Will you quote precisely the lines that run from the top of the material below to the line containing "(516, 477) = (563, 408): green", both ends included?

• [Available data]:
Start of Block

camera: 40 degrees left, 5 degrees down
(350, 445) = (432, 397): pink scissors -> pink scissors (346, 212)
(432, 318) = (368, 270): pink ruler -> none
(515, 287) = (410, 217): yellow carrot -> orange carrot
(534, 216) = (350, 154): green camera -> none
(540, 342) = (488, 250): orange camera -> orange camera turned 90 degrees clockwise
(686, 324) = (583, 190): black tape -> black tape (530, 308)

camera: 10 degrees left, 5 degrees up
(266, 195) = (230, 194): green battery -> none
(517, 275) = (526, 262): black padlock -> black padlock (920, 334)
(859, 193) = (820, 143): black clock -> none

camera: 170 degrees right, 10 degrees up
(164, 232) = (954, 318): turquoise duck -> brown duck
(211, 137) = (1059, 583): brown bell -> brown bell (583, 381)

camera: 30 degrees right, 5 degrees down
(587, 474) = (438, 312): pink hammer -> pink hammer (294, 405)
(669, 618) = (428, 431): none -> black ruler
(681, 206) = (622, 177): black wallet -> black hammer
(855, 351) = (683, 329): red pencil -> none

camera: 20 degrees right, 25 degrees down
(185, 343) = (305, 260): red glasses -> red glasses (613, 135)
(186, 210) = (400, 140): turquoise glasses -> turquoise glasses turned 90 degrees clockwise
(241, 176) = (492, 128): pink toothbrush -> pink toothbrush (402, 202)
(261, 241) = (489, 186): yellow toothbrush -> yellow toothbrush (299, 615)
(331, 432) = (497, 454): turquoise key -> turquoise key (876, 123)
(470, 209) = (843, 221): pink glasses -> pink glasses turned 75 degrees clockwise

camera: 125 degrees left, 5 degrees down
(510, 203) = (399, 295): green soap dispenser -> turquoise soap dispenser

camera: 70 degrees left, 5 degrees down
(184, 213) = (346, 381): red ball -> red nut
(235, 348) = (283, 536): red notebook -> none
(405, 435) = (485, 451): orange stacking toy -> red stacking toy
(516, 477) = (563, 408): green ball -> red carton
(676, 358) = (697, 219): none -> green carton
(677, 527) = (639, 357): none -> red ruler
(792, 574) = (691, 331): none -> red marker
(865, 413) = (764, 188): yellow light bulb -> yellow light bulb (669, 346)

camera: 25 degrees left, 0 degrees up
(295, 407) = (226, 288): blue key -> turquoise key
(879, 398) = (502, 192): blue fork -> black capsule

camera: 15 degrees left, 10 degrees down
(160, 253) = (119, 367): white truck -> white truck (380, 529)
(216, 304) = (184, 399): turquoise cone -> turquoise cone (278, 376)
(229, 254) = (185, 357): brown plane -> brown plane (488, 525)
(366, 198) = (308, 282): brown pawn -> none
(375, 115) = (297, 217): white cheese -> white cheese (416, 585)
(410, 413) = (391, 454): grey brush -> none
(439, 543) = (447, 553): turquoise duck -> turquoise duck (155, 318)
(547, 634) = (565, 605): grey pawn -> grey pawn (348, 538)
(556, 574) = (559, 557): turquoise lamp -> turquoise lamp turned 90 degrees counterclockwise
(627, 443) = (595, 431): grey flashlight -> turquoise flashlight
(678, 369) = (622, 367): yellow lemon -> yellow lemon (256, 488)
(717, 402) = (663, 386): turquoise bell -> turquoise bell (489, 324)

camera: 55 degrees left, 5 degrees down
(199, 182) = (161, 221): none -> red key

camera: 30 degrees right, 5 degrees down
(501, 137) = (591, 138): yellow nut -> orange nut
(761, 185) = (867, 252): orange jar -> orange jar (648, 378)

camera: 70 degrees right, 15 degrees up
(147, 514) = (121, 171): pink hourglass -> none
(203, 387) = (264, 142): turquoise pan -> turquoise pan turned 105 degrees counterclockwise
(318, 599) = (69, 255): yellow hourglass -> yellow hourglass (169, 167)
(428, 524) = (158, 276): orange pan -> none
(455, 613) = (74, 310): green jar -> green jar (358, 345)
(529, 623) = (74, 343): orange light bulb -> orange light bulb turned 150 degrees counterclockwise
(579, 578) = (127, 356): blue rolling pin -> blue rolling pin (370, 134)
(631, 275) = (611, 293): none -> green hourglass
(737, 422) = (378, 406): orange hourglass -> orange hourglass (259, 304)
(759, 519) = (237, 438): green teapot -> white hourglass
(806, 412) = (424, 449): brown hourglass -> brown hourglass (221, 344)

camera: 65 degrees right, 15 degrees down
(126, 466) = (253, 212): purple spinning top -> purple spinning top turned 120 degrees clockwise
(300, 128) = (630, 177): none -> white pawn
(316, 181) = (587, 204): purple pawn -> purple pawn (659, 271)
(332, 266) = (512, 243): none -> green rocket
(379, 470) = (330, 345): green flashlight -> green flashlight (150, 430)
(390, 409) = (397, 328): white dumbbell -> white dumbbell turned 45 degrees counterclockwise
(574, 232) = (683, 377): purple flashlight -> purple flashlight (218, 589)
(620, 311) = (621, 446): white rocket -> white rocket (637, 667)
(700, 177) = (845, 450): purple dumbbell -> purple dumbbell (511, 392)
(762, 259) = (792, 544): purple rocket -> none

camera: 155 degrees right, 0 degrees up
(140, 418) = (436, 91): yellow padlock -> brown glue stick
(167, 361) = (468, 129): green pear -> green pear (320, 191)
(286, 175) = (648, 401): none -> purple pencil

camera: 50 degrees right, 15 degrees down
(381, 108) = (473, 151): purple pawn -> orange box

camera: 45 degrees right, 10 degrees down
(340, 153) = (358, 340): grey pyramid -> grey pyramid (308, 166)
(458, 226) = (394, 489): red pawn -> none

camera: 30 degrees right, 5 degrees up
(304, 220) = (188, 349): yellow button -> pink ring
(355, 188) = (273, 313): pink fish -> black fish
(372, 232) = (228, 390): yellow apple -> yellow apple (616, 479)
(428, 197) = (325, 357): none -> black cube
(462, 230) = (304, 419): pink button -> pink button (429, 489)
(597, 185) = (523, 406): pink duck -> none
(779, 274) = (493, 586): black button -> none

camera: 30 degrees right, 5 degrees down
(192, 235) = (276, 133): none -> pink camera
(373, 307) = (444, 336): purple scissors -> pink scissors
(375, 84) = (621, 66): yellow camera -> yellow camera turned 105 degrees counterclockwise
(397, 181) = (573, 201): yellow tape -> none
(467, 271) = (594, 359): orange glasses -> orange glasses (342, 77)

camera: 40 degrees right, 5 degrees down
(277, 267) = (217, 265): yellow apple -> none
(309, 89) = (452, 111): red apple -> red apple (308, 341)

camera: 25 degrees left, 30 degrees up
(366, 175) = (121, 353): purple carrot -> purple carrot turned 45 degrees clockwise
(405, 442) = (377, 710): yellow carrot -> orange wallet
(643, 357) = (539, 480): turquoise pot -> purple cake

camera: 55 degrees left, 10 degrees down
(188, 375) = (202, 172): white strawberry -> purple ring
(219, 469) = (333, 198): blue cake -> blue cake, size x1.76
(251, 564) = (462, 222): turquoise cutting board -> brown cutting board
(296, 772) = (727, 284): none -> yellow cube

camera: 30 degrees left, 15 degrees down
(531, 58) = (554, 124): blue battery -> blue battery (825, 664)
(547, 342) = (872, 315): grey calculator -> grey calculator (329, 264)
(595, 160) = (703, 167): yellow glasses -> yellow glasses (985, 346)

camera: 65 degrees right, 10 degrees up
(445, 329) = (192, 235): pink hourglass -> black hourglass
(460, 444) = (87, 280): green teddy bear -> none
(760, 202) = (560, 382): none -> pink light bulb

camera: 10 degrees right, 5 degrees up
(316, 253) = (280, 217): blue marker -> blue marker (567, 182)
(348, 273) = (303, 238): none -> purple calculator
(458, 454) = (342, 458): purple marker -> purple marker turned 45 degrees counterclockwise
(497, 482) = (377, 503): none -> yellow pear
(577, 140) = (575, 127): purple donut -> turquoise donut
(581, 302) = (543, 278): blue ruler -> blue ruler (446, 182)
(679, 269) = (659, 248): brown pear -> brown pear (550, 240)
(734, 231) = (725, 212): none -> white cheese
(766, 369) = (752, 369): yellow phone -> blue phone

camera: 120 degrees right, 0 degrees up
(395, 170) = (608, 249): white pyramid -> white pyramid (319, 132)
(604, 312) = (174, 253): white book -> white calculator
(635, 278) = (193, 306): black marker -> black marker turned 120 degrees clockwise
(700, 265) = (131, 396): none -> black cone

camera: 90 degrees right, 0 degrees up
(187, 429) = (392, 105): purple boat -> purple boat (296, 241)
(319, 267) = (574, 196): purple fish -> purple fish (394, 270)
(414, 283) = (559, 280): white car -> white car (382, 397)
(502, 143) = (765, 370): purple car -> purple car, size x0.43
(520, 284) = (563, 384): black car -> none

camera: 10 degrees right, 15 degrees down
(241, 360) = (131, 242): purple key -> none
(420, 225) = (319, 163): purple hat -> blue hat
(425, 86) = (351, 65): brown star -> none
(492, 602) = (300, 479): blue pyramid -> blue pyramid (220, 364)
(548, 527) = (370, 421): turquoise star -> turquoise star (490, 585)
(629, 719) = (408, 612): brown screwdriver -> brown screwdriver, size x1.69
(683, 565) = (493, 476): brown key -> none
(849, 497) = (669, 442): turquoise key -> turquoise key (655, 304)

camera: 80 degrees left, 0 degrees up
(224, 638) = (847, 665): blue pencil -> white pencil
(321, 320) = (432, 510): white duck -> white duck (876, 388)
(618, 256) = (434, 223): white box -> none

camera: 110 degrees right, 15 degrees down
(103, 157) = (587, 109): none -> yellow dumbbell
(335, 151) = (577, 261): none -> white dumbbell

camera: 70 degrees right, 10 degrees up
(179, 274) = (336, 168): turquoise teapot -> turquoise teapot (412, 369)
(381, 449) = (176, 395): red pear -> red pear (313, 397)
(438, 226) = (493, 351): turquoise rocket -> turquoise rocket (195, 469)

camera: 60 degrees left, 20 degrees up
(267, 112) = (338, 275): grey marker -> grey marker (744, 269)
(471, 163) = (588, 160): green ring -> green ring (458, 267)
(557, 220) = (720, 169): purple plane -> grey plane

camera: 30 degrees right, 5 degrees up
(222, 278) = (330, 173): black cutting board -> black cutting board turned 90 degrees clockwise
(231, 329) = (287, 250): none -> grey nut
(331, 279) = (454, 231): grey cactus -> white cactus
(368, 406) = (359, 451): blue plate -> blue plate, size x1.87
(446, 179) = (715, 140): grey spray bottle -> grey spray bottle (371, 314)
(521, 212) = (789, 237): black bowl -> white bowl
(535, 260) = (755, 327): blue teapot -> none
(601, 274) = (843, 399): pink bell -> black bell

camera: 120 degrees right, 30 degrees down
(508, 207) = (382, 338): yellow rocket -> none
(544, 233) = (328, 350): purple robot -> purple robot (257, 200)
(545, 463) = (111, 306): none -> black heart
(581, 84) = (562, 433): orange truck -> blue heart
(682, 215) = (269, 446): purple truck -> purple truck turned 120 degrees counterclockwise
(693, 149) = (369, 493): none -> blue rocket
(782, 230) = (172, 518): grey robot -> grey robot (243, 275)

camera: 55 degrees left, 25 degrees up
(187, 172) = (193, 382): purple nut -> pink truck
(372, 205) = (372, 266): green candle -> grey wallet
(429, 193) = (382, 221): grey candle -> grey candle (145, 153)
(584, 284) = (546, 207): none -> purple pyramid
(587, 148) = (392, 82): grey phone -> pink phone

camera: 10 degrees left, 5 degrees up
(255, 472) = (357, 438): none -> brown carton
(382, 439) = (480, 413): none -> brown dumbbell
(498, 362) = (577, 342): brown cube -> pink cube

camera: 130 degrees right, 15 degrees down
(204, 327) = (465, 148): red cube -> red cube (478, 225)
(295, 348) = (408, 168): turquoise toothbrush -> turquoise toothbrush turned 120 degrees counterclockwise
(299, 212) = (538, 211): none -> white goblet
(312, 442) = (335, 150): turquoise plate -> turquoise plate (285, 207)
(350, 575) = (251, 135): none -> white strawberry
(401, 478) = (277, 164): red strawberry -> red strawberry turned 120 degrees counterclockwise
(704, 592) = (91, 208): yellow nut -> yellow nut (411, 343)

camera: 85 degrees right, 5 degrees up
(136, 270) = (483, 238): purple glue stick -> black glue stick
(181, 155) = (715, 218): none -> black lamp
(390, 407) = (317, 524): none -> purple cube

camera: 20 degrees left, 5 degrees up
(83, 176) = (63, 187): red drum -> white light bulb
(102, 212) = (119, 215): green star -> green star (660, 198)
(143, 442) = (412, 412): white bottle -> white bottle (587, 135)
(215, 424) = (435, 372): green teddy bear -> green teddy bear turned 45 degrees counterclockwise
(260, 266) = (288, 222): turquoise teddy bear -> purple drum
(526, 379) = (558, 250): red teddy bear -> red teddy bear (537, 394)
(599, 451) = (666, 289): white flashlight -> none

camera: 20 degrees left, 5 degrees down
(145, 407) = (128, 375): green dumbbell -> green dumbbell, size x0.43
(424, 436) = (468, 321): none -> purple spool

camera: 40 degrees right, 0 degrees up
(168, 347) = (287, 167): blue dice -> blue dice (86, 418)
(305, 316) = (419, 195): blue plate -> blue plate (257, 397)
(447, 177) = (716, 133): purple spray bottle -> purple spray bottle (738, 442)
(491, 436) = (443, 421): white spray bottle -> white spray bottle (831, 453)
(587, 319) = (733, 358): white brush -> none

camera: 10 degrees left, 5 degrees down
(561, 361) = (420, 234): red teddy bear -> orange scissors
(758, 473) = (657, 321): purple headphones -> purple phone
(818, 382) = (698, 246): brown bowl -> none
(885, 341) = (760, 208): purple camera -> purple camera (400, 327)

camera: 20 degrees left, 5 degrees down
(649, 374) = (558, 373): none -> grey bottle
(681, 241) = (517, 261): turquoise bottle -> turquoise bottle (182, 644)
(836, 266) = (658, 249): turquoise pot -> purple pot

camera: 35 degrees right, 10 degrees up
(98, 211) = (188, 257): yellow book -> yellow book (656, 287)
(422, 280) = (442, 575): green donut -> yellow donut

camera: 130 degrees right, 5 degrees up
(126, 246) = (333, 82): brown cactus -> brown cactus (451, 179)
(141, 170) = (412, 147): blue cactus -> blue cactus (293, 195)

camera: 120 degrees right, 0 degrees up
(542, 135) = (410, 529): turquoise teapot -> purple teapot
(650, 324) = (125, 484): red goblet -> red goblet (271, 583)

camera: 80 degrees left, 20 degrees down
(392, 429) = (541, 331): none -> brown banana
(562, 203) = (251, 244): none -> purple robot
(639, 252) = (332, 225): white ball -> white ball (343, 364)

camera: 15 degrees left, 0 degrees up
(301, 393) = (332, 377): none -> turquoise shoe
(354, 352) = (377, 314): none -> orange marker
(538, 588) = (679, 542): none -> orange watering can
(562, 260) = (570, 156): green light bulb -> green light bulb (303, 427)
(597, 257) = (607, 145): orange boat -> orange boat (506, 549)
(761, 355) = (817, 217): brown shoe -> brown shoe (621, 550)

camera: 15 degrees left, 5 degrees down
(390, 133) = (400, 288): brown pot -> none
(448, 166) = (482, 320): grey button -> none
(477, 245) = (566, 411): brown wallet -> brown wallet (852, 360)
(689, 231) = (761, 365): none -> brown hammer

End of Block

• [Written response]:
camera: 40 degrees left, 5 degrees down
(350, 445) = (432, 397): pink scissors -> pink scissors (346, 212)
(432, 318) = (368, 270): pink ruler -> none
(515, 287) = (410, 217): yellow carrot -> orange carrot
(534, 216) = (350, 154): green camera -> none
(540, 342) = (488, 250): orange camera -> orange camera turned 90 degrees clockwise
(686, 324) = (583, 190): black tape -> black tape (530, 308)

camera: 10 degrees left, 5 degrees up
(266, 195) = (230, 194): green battery -> none
(517, 275) = (526, 262): black padlock -> black padlock (920, 334)
(859, 193) = (820, 143): black clock -> none

camera: 170 degrees right, 10 degrees up
(164, 232) = (954, 318): turquoise duck -> brown duck
(211, 137) = (1059, 583): brown bell -> brown bell (583, 381)

camera: 30 degrees right, 5 degrees down
(587, 474) = (438, 312): pink hammer -> pink hammer (294, 405)
(669, 618) = (428, 431): none -> black ruler
(681, 206) = (622, 177): black wallet -> black hammer
(855, 351) = (683, 329): red pencil -> none

camera: 20 degrees right, 25 degrees down
(185, 343) = (305, 260): red glasses -> red glasses (613, 135)
(186, 210) = (400, 140): turquoise glasses -> turquoise glasses turned 90 degrees clockwise
(241, 176) = (492, 128): pink toothbrush -> pink toothbrush (402, 202)
(261, 241) = (489, 186): yellow toothbrush -> yellow toothbrush (299, 615)
(331, 432) = (497, 454): turquoise key -> turquoise key (876, 123)
(470, 209) = (843, 221): pink glasses -> pink glasses turned 75 degrees clockwise

camera: 125 degrees left, 5 degrees down
(510, 203) = (399, 295): green soap dispenser -> turquoise soap dispenser

camera: 70 degrees left, 5 degrees down
(184, 213) = (346, 381): red ball -> red nut
(235, 348) = (283, 536): red notebook -> none
(405, 435) = (485, 451): orange stacking toy -> red stacking toy
(516, 477) = (563, 408): green ball -> red carton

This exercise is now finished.